___ DATA TO EXAMINE ___

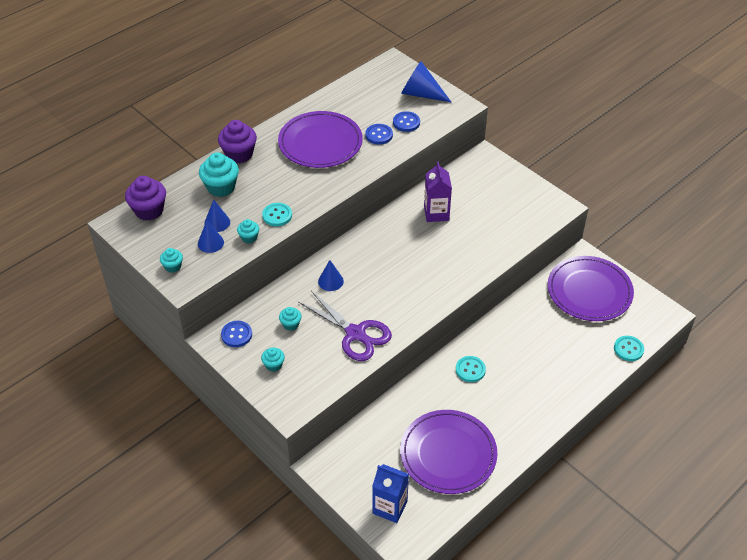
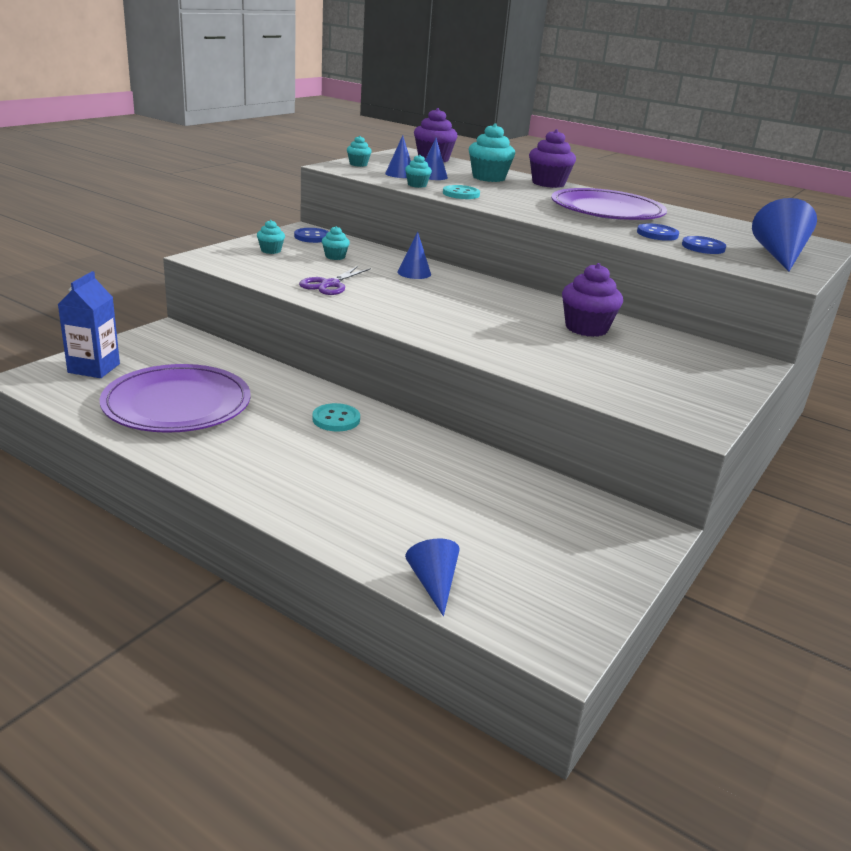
camera: 75 degrees right, 20 degrees down
(355, 334) = (330, 284): purple scissors -> purple scissors, size x0.66
(436, 213) = (586, 328): purple carton -> purple cupcake
(589, 291) = (565, 536): purple plate -> none
(628, 349) = (433, 583): turquoise button -> blue cone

___

:: WORK ORDER ::
Provide the number of lines in the entries that include "purple", and no other text.

:: OUTPUT ::
3